> [BRIEF]: Everything from the line containing "gray line: (271, 206) -> (424, 447), moved" through the line containing "purple square: (338, 371)" should be repeated exactly, and nothing else from the data.

> [EXTRACTED RECORDS]:
⟨

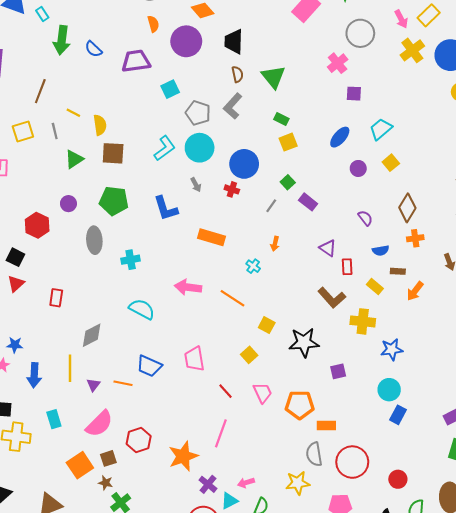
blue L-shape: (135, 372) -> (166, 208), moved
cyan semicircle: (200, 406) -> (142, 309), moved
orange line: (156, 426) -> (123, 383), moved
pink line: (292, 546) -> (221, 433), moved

⟩
⟨

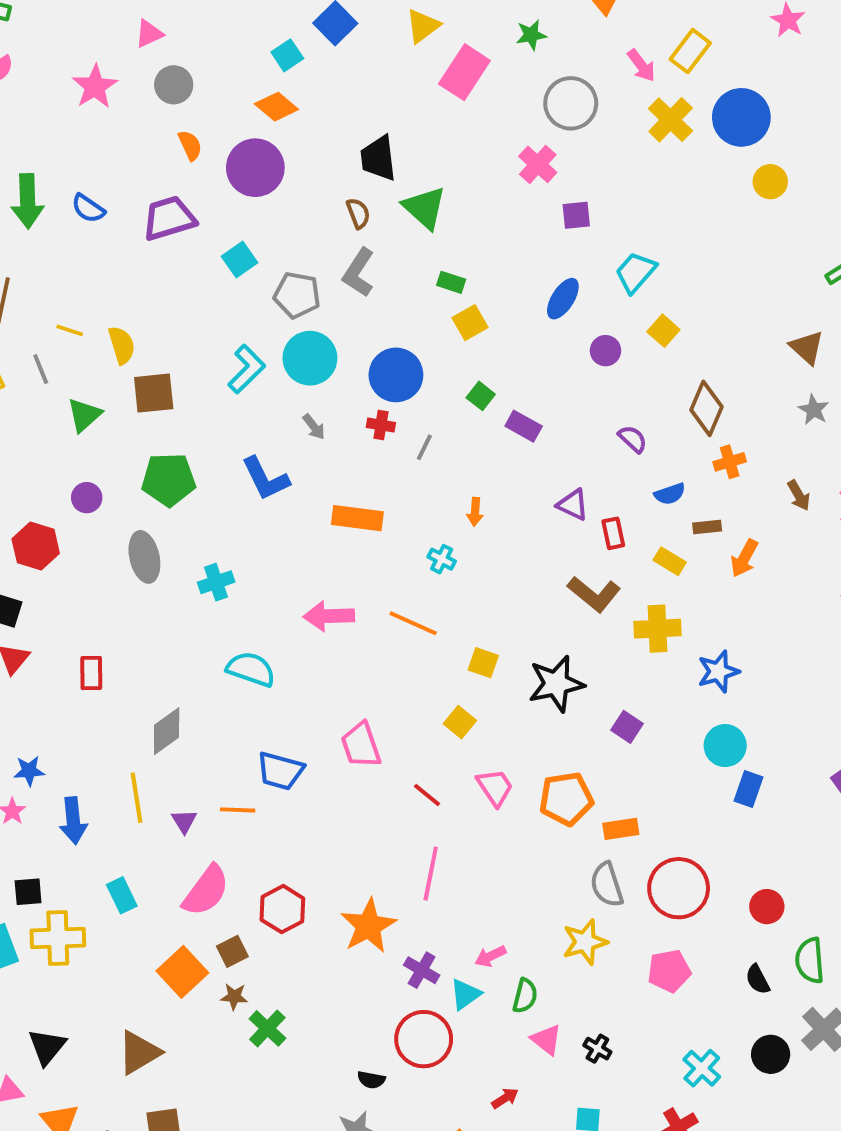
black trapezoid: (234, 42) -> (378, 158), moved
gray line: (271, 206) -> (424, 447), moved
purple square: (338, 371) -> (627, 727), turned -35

⟩

> [COMPLETED EXERCISE]:
gray line: (271, 206) -> (424, 447), moved
purple square: (338, 371) -> (627, 727), turned -35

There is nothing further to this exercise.